Closed vertex rings
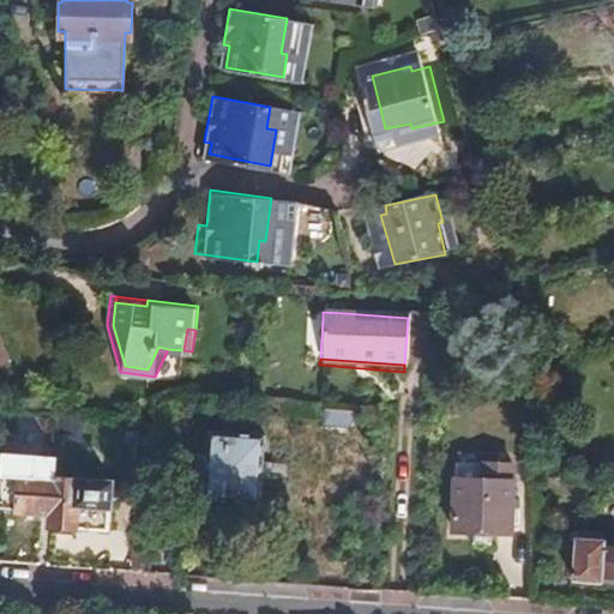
[(331,423),(359,426),(360,409),(331,408),(331,423)]
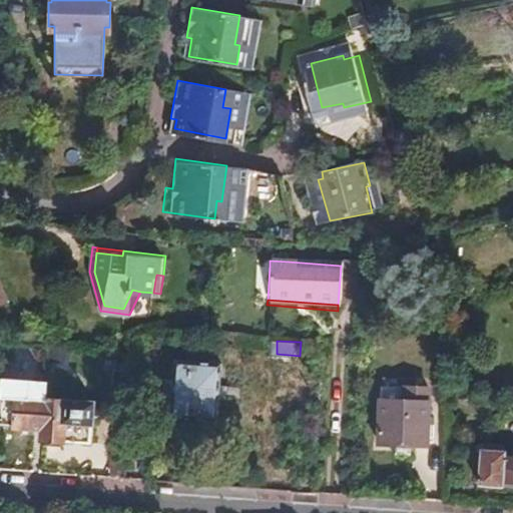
[(176,359),(173,404),(214,409),(219,362),(176,359)]
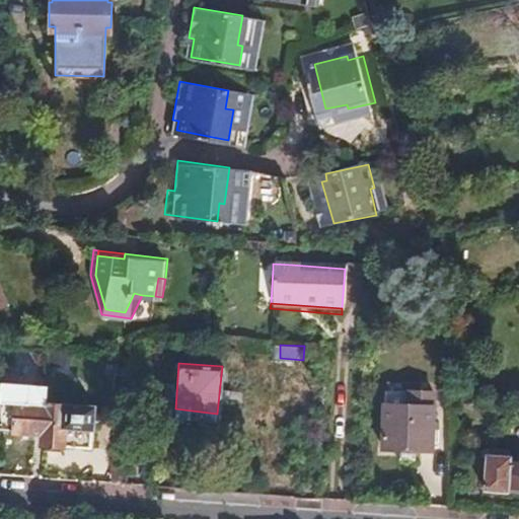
[(0,395),(0,429),(14,431),(43,433),(42,443),(45,443),(44,448),(60,449),(61,444),(91,447),(94,406),(47,402),(48,386),(1,382),(0,395)]
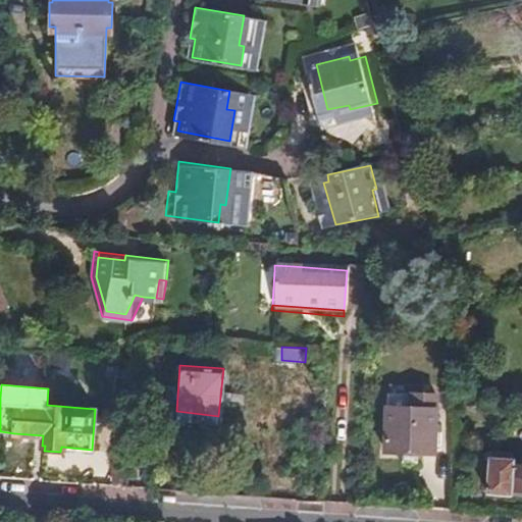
[(390,451),(438,454),(442,398),(417,397),(416,410),(394,408),(390,451)]
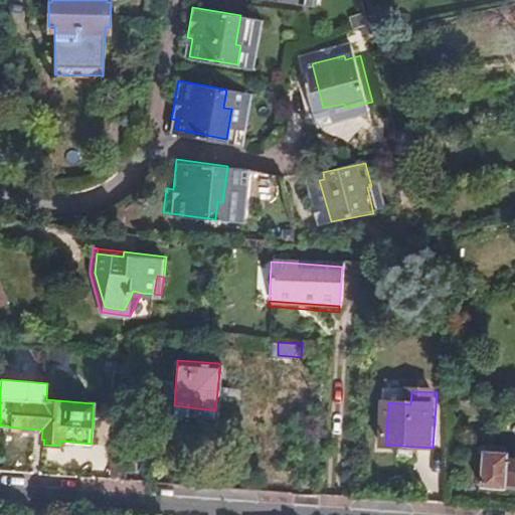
[(480,487),(514,489),(514,457),(482,455),(480,487)]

**Problem statement**
Reproduce only the lines from the line with "[(176,359),(173,404),(214,409),(219,362),(176,359)]" to the end of the entries. Keep both ends, copy them exactly, and omit every picture.

**Your solution**
[(176,359),(173,404),(214,409),(219,362),(176,359)]
[(0,395),(0,429),(14,431),(43,433),(42,443),(45,443),(44,448),(60,449),(61,444),(91,447),(94,406),(47,402),(48,386),(1,382),(0,395)]
[(390,451),(438,454),(442,398),(417,397),(416,410),(394,408),(390,451)]
[(480,487),(514,489),(514,457),(482,455),(480,487)]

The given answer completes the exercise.